#### Record excerpts
=== Section Start ===
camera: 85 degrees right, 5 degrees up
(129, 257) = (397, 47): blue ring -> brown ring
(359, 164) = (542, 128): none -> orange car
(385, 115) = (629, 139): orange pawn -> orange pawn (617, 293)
=== Section End ===
=== Section Start ===
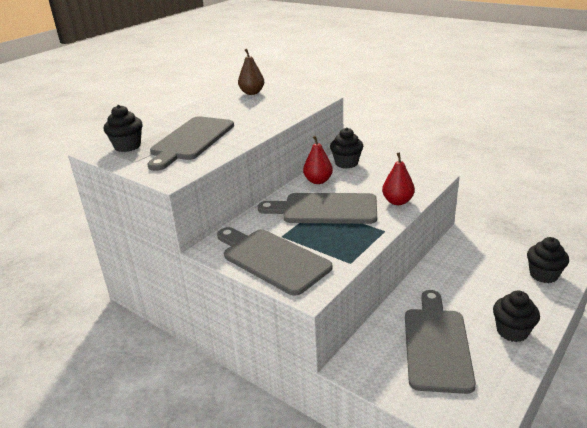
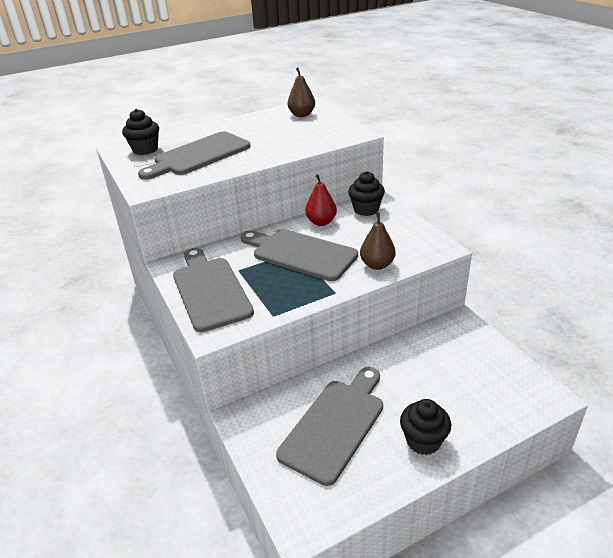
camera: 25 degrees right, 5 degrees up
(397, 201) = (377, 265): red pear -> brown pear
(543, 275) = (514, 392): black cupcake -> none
=== Section End ===
Beginning at the line above with "camera: 85 degrees right, 5 degrees up" and finishing at the line with "(385, 115) = (629, 139): orange", return each line exactly and return nothing else.

#### Result of this exercise
camera: 85 degrees right, 5 degrees up
(129, 257) = (397, 47): blue ring -> brown ring
(359, 164) = (542, 128): none -> orange car
(385, 115) = (629, 139): orange pawn -> orange pawn (617, 293)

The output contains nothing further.